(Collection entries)
========

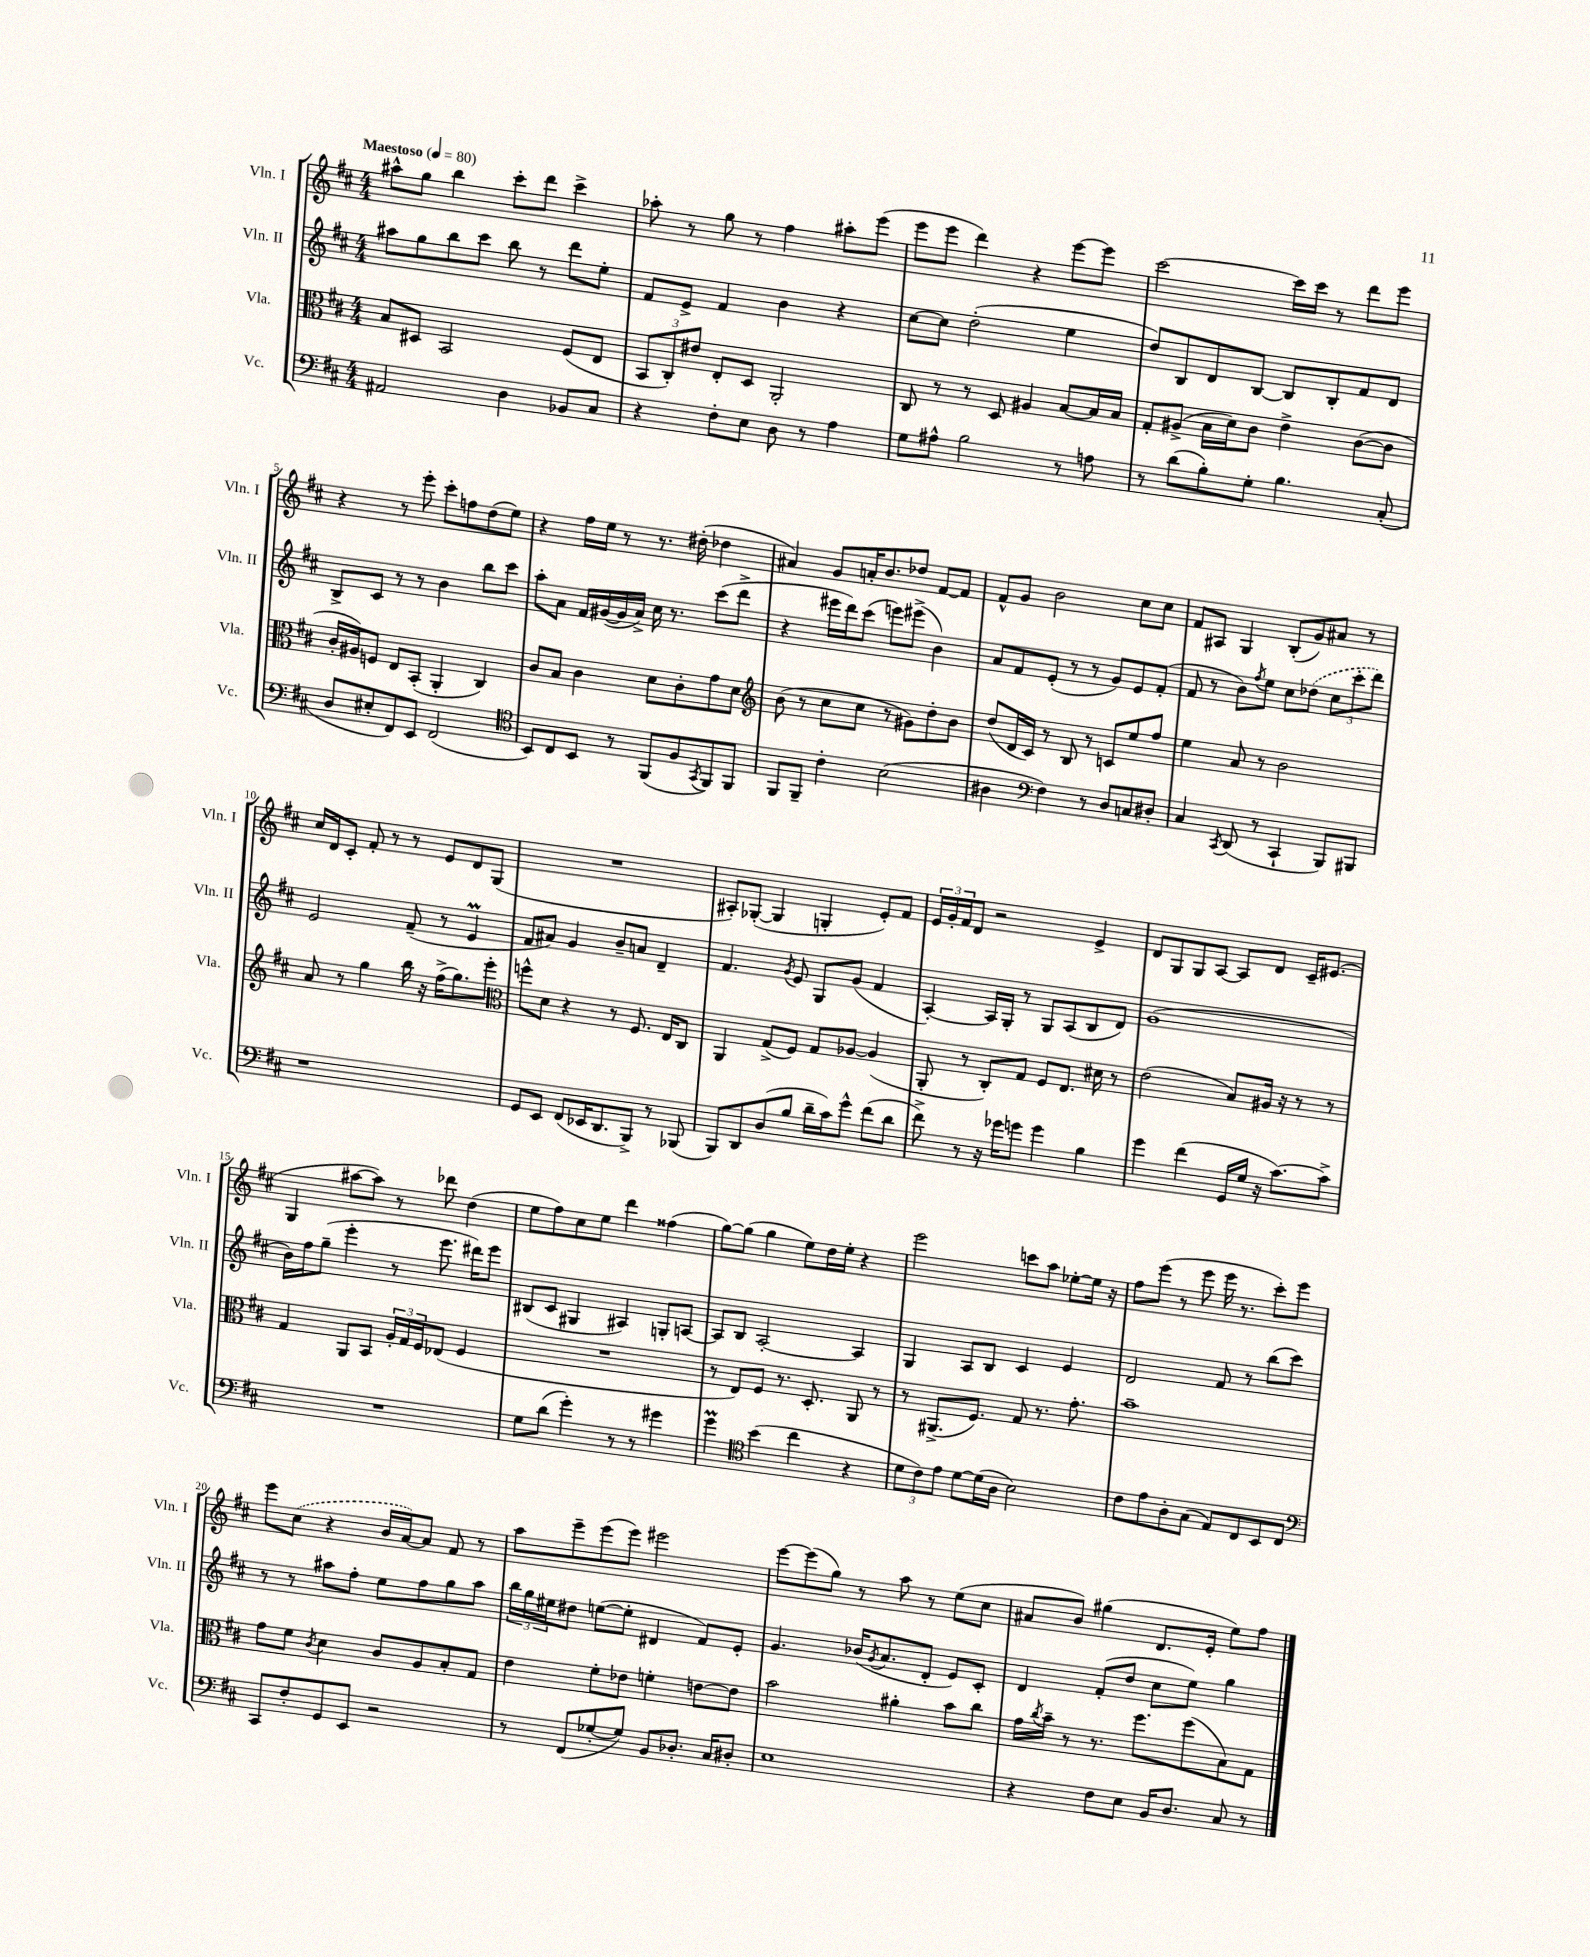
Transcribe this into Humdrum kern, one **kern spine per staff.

**kern	**kern	**kern	**kern
*staff4	*staff3	*staff2	*staff1
*clefF4	*clefC3	*clefG2	*clefG2
*k[f#c#]	*k[f#c#]	*k[f#c#]	*k[f#c#]
*M4/4	*M4/4	*M4/4	*M4/4
*MM80	*MM80	*MM80	*MM80
2AA#	8B	8aa#	8aa#^^
.	8D#	8gg	8gg
.	2BB	8bb	4bb
.	.	8ccc#	.
4D	.	8bb	8ccc#'
.	.	8r	8ddd
8BB-	(8F#	8ddd	4ccc#^
8C#	8E	8ee'	.
=	=	=	=
4r	12BB	8f#	8aa-'
.	12C#')	.	.
.	.	8e^	8r
.	12e#	.	.
8F#'	8E'	4f#	8gg
8E	8D	.	8r
8D	2AA'	4b	4ff#
8r	.	.	.
4A	.	4r	8aa#'
.	.	.	(8eee
=	=	=	=
8G	8C#	[8cc#	8eee
8A#^^	8r	8cc#]	8eee
2B	8r	(2dd'	4ddd)
.	8D	.	.
.	4A#	.	4r
8r	[8B	4ee	[8eee
8A	16B]	.	8eee]
.	16B	.	.
=	=	=	=
8r	8G'	8dd)	[2ccc#
(8d	(8A#^	8B	.
8B')	16B	8d	.
.	16d)	.	.
8G'	8c#	[8B	.
4.B	4e^	8B]	16ccc#]
.	.	.	16ccc#
.	.	8B'	8r
.	([8c#	8f#	8ddd
(8C#'	8c#]	8d	8eee
=	=	=	=
8D	16c#'	8B^	4r
.	16A#)	.	.
8E#'	8F	8c#	.
8FF#)	8E	8r	8r
8EE	(8BB'	8r	8eee'
(2FF#	4AA'	4b	8ccc#'
.	.	.	8ff
.	4C#)	8bb	(8dd
.	.	8ccc#	8ee)
=	=	=	=
*clefC4	*	*	*
8BB)	8c#	8aa'	4r
8C#	8B	8a	.
8BB	4c#	16f#	16ff#
.	.	([16g#	16ee
8r	.	16g#]	8r
.	.	16a^)	.
(8FF#	8d	16cc#	8.r
.	.	8.r	.
8F#	8c#'	.	.
.	.	.	(16dd#'
8qGG	.	.	.
8FF#)	8g	(8ccc#	4dd-
8FF#	8d	8ddd^	.
=	=	=	=
*	*clefG2	*	*
8FF#	(8b	4r	4a#)
8FF#~	8r	.	.
4c#'	8cc#	16eee#	8g
.	.	16ddd)	.
.	8cc#	(8ccc#	16a'
.	.	.	8.b
(2B	8r	8eee)	.
.	8g#)	(8eee#^	8dd-
.	8dd'	4b)	[8f#
.	8b	.	8f#]
=	=	=	=
4A#	(8dd	8a	8f#^^
.	16d	8f#	8g
.	16c#)	.	.
*clefF4	*	*	*
4F#)	8r	(8e'	2b
.	8B	8r	.
8r	8r	8r	.
8D	8c	8g)	.
8C	8ee	8e	8cc#
8D#'	8ff#	(8f#'	8cc#
=	=	=	=
4C#	4ee	8f#	8f#
.	.	8r	8A#
8qCC#	.	.	.
(8DD	8a	8b)	4G
.	.	8qff#	.
8r	8r	8ee	.
4CC#`	2b	8cc#	(8B'
.	.	(8dd-	8g)
8BBB)	.	12cc#	8a#
.	.	12ccc#'	.
8BBB#	.	.	8r
.	.	12ddd)	.
=	=	=	=
1r	8a	2e	16cc#
.	.	.	16d
.	8r	.	8c#'
.	4gg	.	8f#'
.	.	.	8r
.	16bb	(8f#~	8r
.	16r	.	.
.	(16ff#^	8r	8e
.	8.gg)	.	.
.	.	4e	8d
.	8eee'	.	(8G
=	=	=	=
*	*clefC3	*	*
8GG	8ff^^	8f#	1r
8EE	8d	8a#)	.
(8FF#	4r	4g	.
16EE-	.	.	.
8.DD	.	.	.
.	8r	8b~	.
8BBB^)	8.F#	8a	.
8r	.	4d~	.
.	16E	.	.
(8BBB-	8C#	.	.
=	=	=	=
8BBB)	4AA	4.f#	8A#')
8DD	.	.	([8G-'
(8D	(8G^	.	4G-]
.	.	8qg	.
8B	8F#)	8e	.
16d~	8G	8G	4G'
16c#)	.	.	.
8g^^	[8A-	(8g	.
(8f#	(4A-]	4f#	8e')
8d	.	.	8f#
=	=	=	=
8f#^)	8AA'	[4A')	24e
.	.	.	24g'
.	.	.	24f#
8r	8r	.	8d
16r	8C#')	16A]	2r
16g-	.	16G'	.
8g	8G	8r	.
4g	8F#	8G	.
.	8.E	(8A	.
4B	.	8B	4e^
.	16d#	.	.
.	8r	8d)	.
=	=	=	=
4g	(2e	(1g	8d
.	.	.	8G
(4f#	.	.	8G
.	.	.	[8A
16GG	8B)	.	8A]
16G	.	.	.
16r	16A#	.	8d
[8.c#)	16r	.	.
.	8r	.	16c#~
.	.	.	(8.e#
8c#^]	8r	.	.
=	=	=	=
1r	4G	16b)	4G
.	.	16ff#	.
.	.	(8gg~	.
.	8AA	4eee'	[8aa#
.	8BB	.	8aa#])
.	24A'	8r	8r
.	24G	.	.
.	24F#	.	.
.	(8E-	8.eee	8ddd-
.	4F#	.	(4dd
.	.	16ddd#)	.
.	.	8eee	.
=	=	=	=
8G	1r	(8B#	8ee
(8d	.	8c#	8ff#)
4g')	.	4G#	8cc#
.	.	.	8ee
8r	.	4A#)	4ddd
8r	.	.	.
4g#	.	8G'	(4ff##
.	.	[8A	.
=	=	=	=
4g	8r	8A]	[8gg)
.	8E)	8B	(8gg]
*clefC4	*	*	*
(4b	8F#	[2A'	4gg
.	8.r	.	.
4cc#	.	.	8ee)
.	8.D'	.	.
.	.	.	16dd
.	.	.	16ee'
4r	8AA	4A]	4r
.	8r	.	.
=	=	=	=
12d	8r	4G	2eee
12c#)	.	.	.
.	(8.AA#^	.	.
12e	.	.	.
[8d	.	8A	.
.	8.F#)	.	.
(16d]	.	8B	.
16A	.	.	.
2B)	8G	4c#	8ccc
.	8.r	.	8aa
.	.	4e	[8ee-'
.	8.g'	.	.
.	.	.	16ee-]
.	.	.	16r
=	=	=	=
8c#	1b~	2d	8ff#
8e	.	.	(8eee
8A'	.	.	8r
(8G	.	.	8eee
8E)	.	8f#	16eee
.	.	.	8.r
8C#	.	8r	.
8BB	.	(8bb	8ccc#')
8C#	.	8ccc#)	8eee
=	=	=	=
*clefF4	*	*	*
8CC#	8g	8r	8eee
8F#'	8f#	8r	(8cc#
.	8qc#	.	.
8GG	4d	8aa#	4r
8EE	.	8ff#'	.
2r	8c#	8ee	16b
.	.	.	[16a)
.	8A	8ff#	8a]
.	8B'	8gg	8f#
.	8G	8aa#	8r
=	=	=	=
8r	4e	24bb	8aa
.	.	24gg	.
.	.	24ee#	.
(8FF#	.	8dd#	8eee~
[8G-'	8f#'	([8ee	(8eee
8G-])	8e-	8ee']	8eee)
8BB	4f'	4d#	2eee#
8.D-'	.	.	.
.	[8e	8f#)	.
16C#	.	.	.
8D#'	8e]	8e'	.
=	=	=	=
1E	2b	4.g	[8eee
.	.	.	(8eee]
.	.	.	8gg)
.	.	(16b-	8r
.	.	8qg	.
.	.	8.a	.
.	4a#'	.	8aa
.	.	8d'	8r
.	8b	8e)	(8ee
.	8cc#	8c#'	8cc#
=	=	=	=
4r	16g	4d	8a#
.	8qcc#	.	.
.	16b~	.	.
.	8r	.	8b)
8F#	8.r	(8f#'	(4gg#
8E	.	8dd	.
.	8.ff#	.	.
16BB	.	8cc#	8.d
8.D	.	.	.
.	(8ff#	8ee)	.
.	.	.	16e'
8C#	8B)	4gg	8ee)
8r	8G	.	8ff#
==	==	==	==
*-	*-	*-	*-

========

How many lines of the items above contain the string "kern"? Case counts. Give only the number.

§ **The response**
2